▶ [Assignment]: Nothing should appear in the answer except the lines below from the line containing "purple rectangle: moved 6 px right, 4 px down" through the line containing "cyan triangle at", copied exactly, with pictures left out.

(Material shown begins)

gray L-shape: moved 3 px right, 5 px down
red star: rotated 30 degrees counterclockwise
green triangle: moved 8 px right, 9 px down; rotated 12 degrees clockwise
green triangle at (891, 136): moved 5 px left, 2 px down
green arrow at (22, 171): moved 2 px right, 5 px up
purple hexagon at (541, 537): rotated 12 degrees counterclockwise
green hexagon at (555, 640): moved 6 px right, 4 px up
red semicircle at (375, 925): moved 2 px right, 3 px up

(Material shown ends)
(Material shown begins)

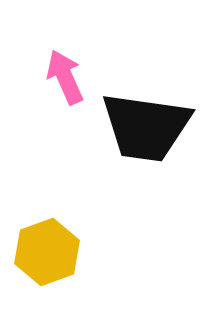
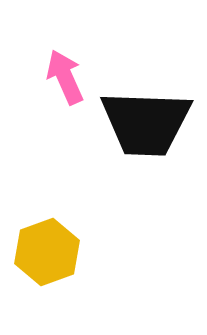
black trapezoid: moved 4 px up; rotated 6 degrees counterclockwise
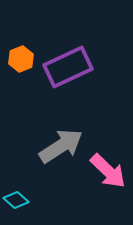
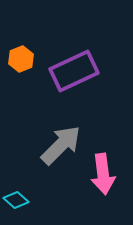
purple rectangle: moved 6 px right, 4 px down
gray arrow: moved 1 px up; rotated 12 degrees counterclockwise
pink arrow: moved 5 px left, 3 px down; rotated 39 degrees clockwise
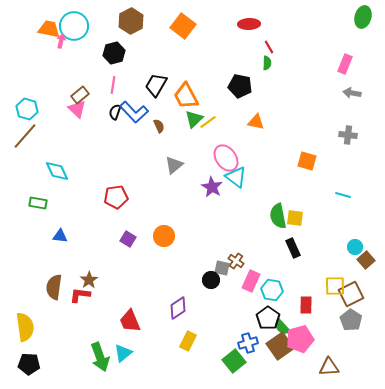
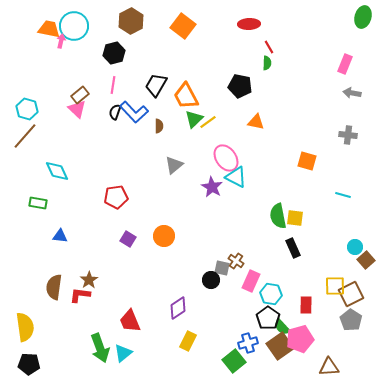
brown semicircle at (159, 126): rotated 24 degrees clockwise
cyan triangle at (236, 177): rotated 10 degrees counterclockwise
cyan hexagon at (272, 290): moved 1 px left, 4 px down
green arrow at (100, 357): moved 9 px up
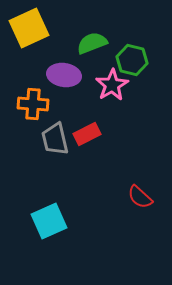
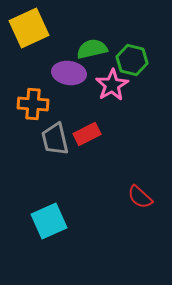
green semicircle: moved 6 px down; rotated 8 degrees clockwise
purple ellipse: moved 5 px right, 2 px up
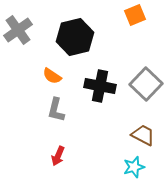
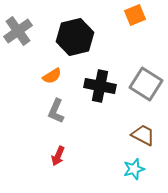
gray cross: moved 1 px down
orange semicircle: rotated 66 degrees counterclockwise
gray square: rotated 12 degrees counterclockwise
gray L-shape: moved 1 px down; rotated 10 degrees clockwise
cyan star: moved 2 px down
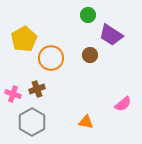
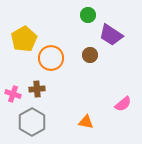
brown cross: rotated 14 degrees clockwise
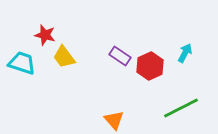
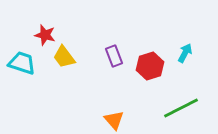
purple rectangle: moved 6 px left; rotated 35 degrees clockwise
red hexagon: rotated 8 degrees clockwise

(Material shown ends)

▶ [Answer]:
purple rectangle: moved 6 px right, 4 px down
gray arrow: moved 1 px up; rotated 12 degrees counterclockwise
pink arrow: moved 5 px left, 3 px down; rotated 39 degrees clockwise
brown semicircle at (159, 126): rotated 24 degrees clockwise
cyan triangle at (236, 177): rotated 10 degrees counterclockwise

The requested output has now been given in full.